Aim of the exercise: Collect each line of the records containing the string "none".

Task inputs:
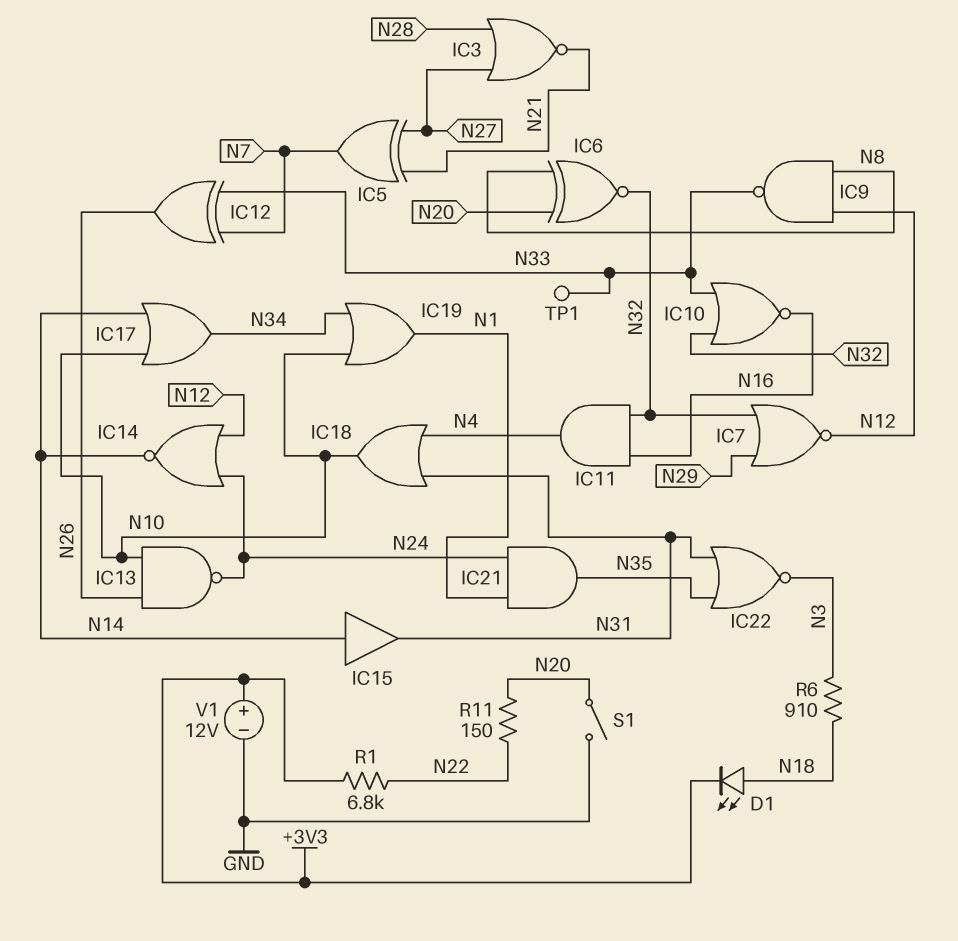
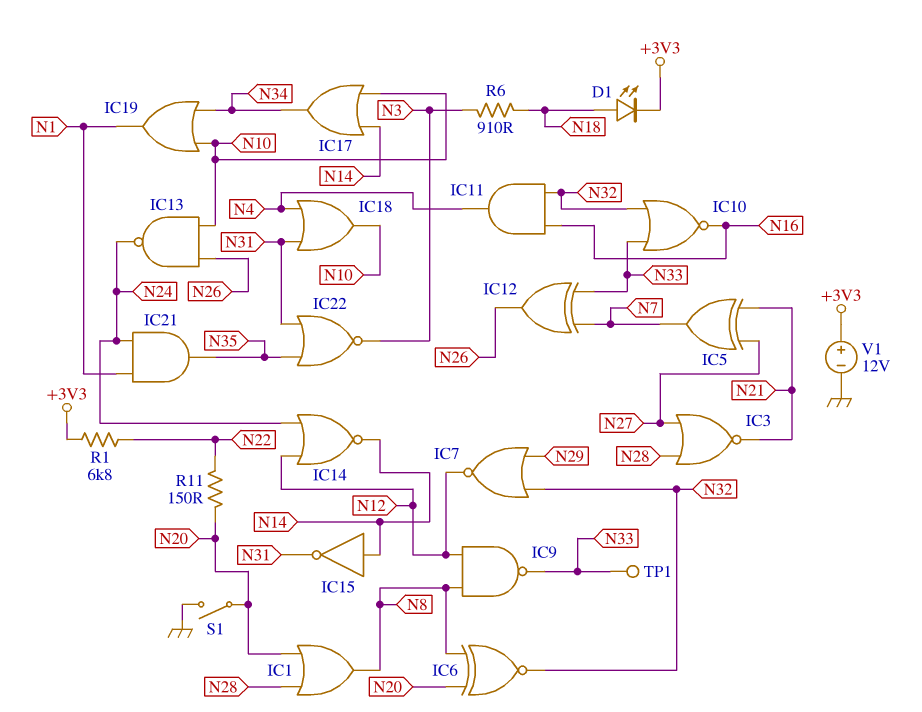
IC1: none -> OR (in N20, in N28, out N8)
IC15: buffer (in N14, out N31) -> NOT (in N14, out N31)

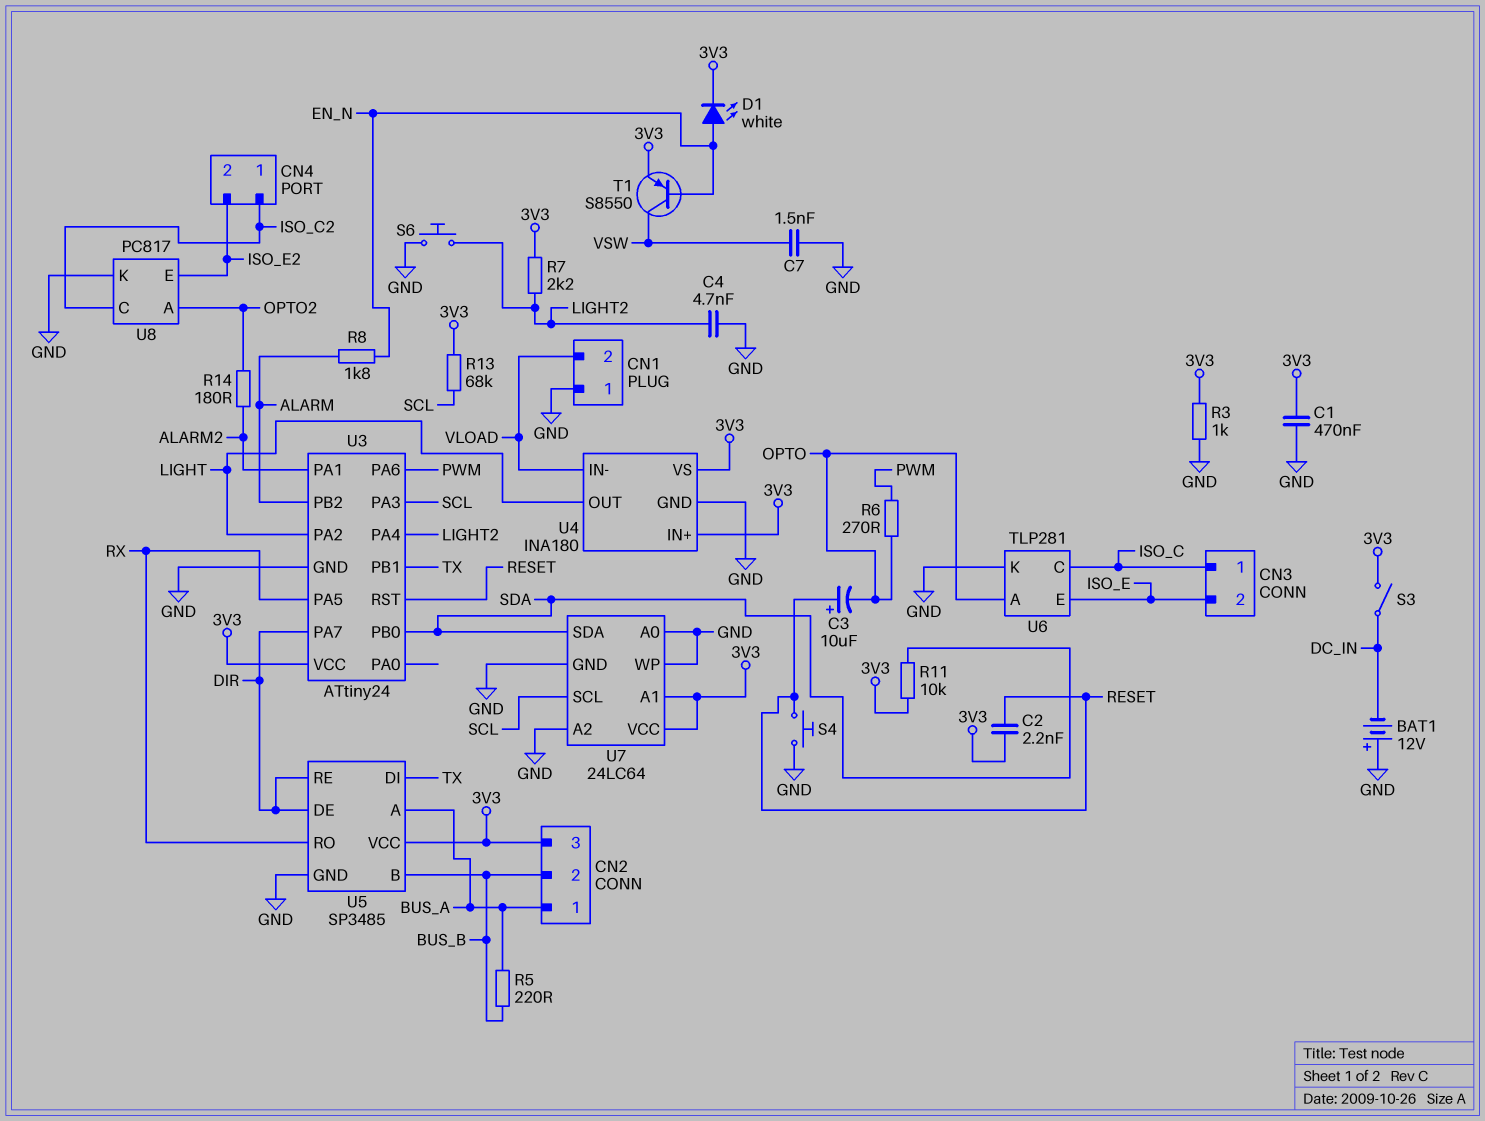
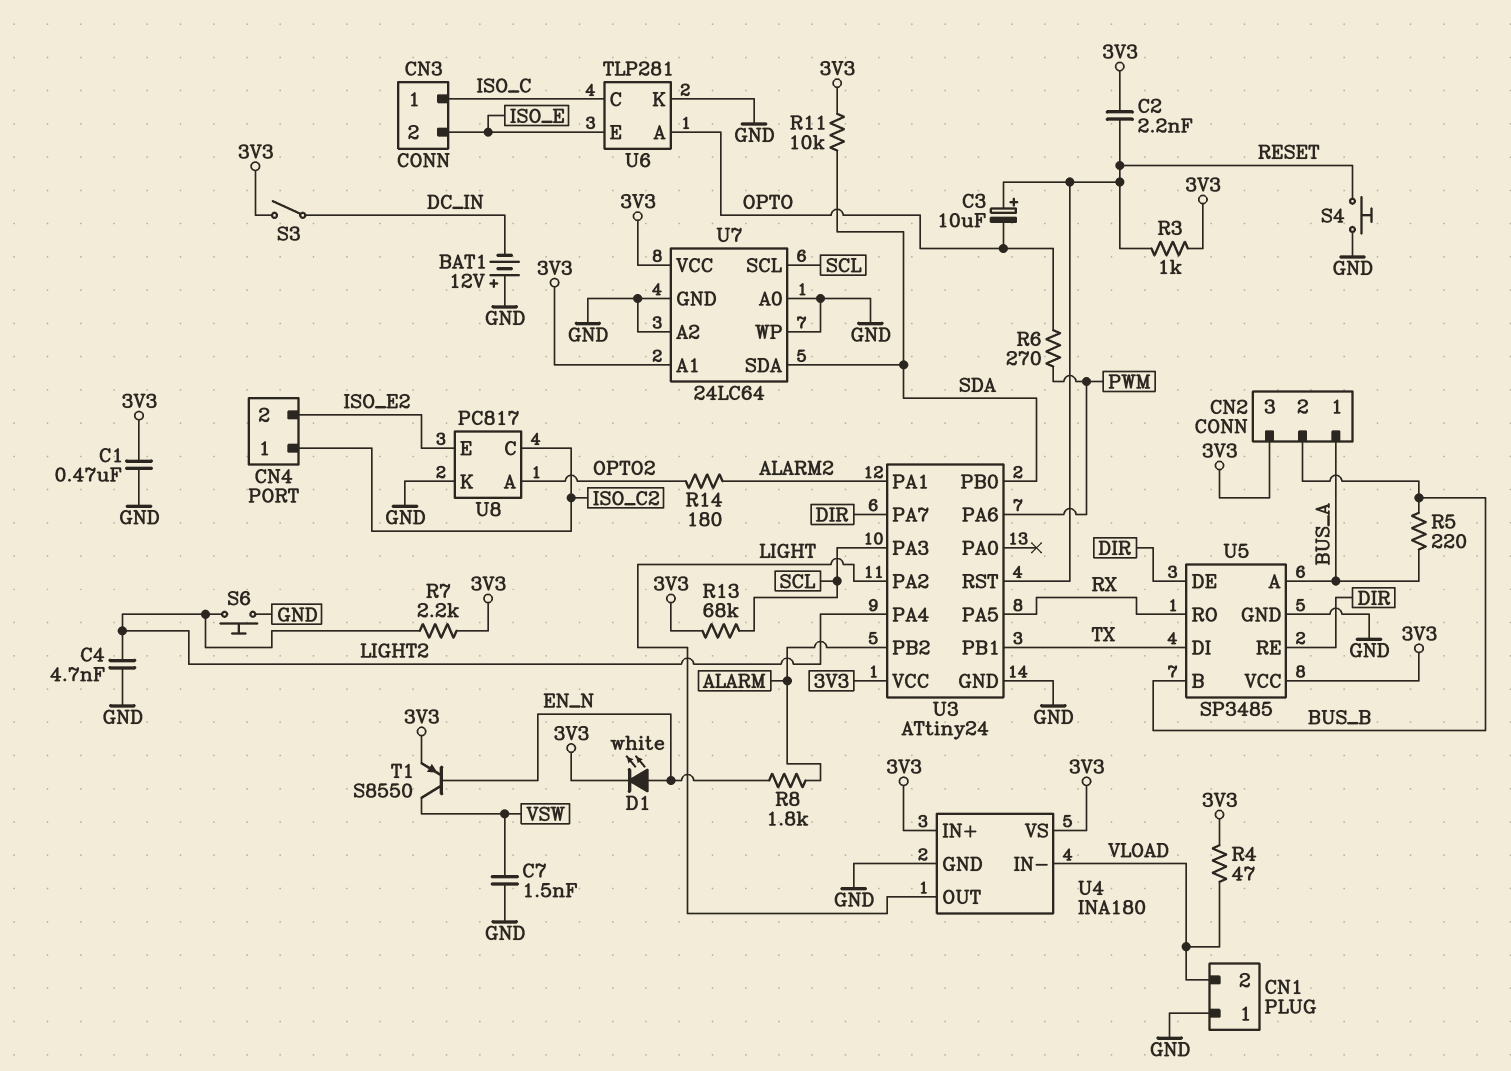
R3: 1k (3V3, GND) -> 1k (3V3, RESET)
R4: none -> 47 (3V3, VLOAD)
...
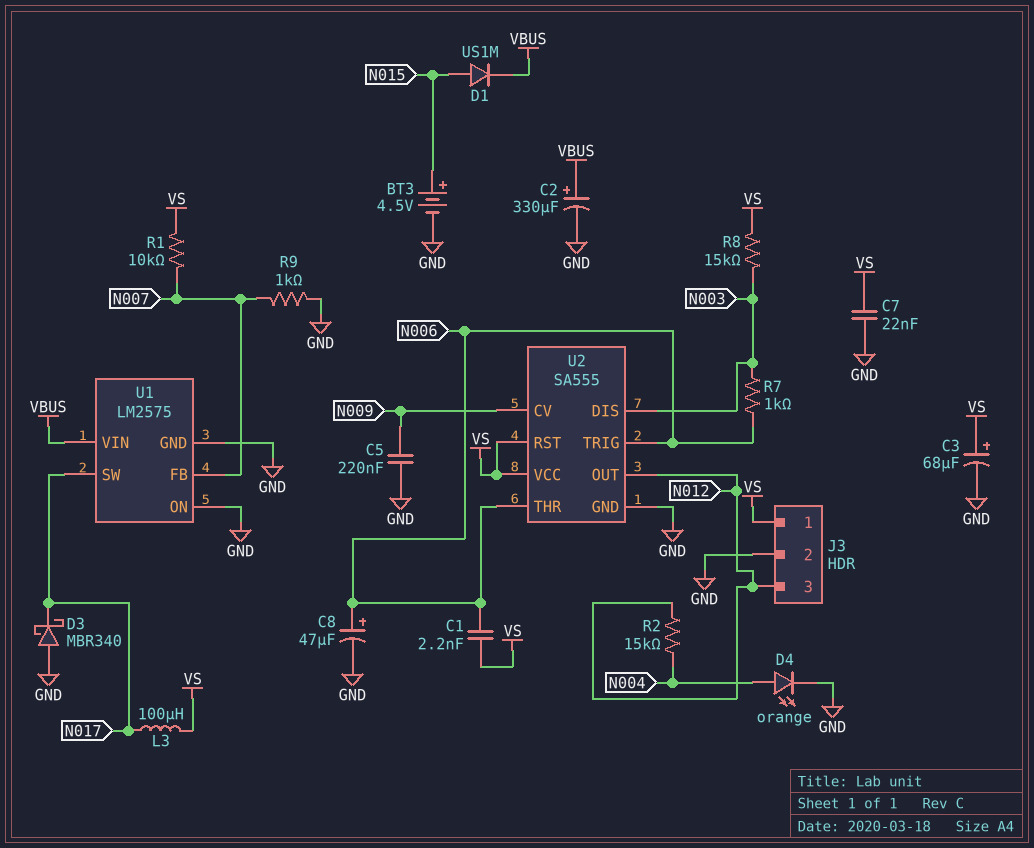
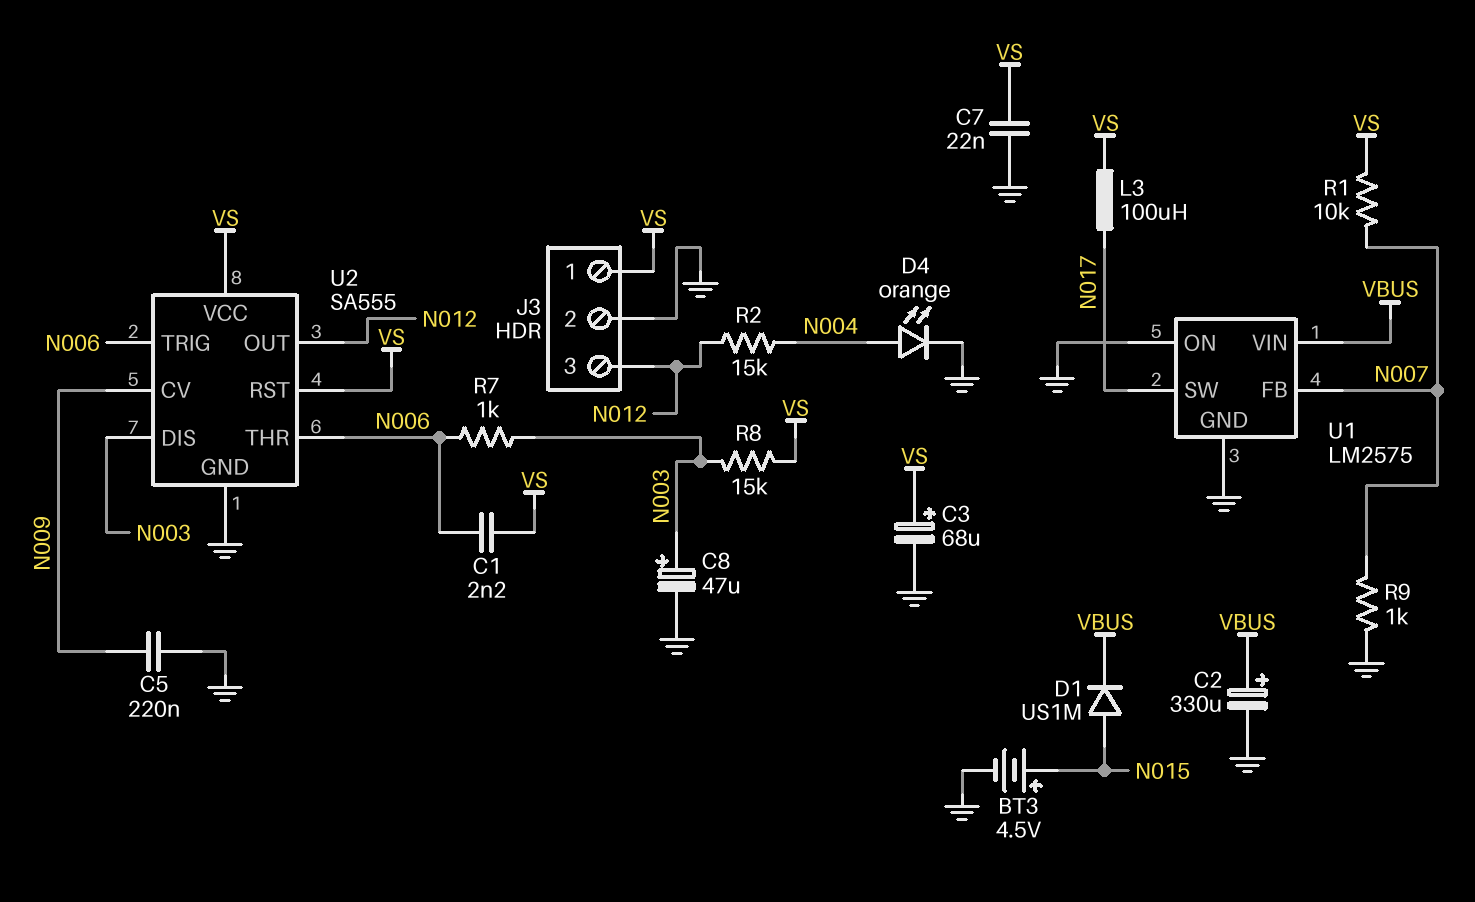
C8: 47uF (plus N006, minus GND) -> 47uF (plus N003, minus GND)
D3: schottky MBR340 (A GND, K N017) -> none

Written answer:
IC1: none -> OR (in N20, in N28, out N8)
R4: none -> 47 (3V3, VLOAD)
D3: schottky MBR340 (A GND, K N017) -> none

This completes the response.